[Objective] Transcribe every one of the entries below verbatim, keeping each line as it appears.

___ Input

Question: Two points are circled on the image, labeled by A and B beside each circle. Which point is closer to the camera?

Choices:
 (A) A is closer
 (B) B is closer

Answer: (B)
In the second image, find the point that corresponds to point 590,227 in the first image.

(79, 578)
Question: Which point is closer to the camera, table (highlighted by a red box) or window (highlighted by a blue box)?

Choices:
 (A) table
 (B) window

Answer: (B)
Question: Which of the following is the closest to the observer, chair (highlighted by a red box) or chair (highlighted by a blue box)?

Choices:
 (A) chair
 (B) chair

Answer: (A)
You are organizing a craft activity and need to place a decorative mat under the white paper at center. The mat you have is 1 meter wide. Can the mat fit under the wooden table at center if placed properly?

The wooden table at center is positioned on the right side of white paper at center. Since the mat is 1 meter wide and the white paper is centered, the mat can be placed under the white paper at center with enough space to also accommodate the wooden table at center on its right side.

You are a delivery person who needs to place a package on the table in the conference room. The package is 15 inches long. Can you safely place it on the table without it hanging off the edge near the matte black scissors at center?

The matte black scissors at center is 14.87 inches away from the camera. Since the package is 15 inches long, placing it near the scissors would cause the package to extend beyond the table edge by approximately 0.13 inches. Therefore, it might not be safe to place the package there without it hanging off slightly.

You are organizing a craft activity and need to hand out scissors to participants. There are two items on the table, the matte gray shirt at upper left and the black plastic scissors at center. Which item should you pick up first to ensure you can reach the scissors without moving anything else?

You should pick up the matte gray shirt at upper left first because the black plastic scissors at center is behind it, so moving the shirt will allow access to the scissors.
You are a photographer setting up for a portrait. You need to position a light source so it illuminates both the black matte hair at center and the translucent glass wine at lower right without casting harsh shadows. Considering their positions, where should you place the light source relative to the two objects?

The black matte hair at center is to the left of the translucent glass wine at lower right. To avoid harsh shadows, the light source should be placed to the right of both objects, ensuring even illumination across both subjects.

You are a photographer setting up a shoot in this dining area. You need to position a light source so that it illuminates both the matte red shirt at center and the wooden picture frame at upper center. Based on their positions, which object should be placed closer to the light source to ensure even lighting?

______

[Expected output]
Question: Two points are circled on the image, labeled by A and B beside each circle. Which point is closer to the camera?

Choices:
 (A) A is closer
 (B) B is closer

Answer: (B)
In the second image, find the point that corresponds to point 590,227 in the first image.

(79, 578)
Question: Which point is closer to the camera, table (highlighted by a red box) or window (highlighted by a blue box)?

Choices:
 (A) table
 (B) window

Answer: (B)
Question: Which of the following is the closest to the observer, chair (highlighted by a red box) or chair (highlighted by a blue box)?

Choices:
 (A) chair
 (B) chair

Answer: (A)
You are organizing a craft activity and need to place a decorative mat under the white paper at center. The mat you have is 1 meter wide. Can the mat fit under the wooden table at center if placed properly?

The wooden table at center is positioned on the right side of white paper at center. Since the mat is 1 meter wide and the white paper is centered, the mat can be placed under the white paper at center with enough space to also accommodate the wooden table at center on its right side.

You are a delivery person who needs to place a package on the table in the conference room. The package is 15 inches long. Can you safely place it on the table without it hanging off the edge near the matte black scissors at center?

The matte black scissors at center is 14.87 inches away from the camera. Since the package is 15 inches long, placing it near the scissors would cause the package to extend beyond the table edge by approximately 0.13 inches. Therefore, it might not be safe to place the package there without it hanging off slightly.

You are organizing a craft activity and need to hand out scissors to participants. There are two items on the table, the matte gray shirt at upper left and the black plastic scissors at center. Which item should you pick up first to ensure you can reach the scissors without moving anything else?

You should pick up the matte gray shirt at upper left first because the black plastic scissors at center is behind it, so moving the shirt will allow access to the scissors.
You are a photographer setting up for a portrait. You need to position a light source so it illuminates both the black matte hair at center and the translucent glass wine at lower right without casting harsh shadows. Considering their positions, where should you place the light source relative to the two objects?

The black matte hair at center is to the left of the translucent glass wine at lower right. To avoid harsh shadows, the light source should be placed to the right of both objects, ensuring even illumination across both subjects.

You are a photographer setting up a shoot in this dining area. You need to position a light source so that it illuminates both the matte red shirt at center and the wooden picture frame at upper center. Based on their positions, which object should be placed closer to the light source to ensure even lighting?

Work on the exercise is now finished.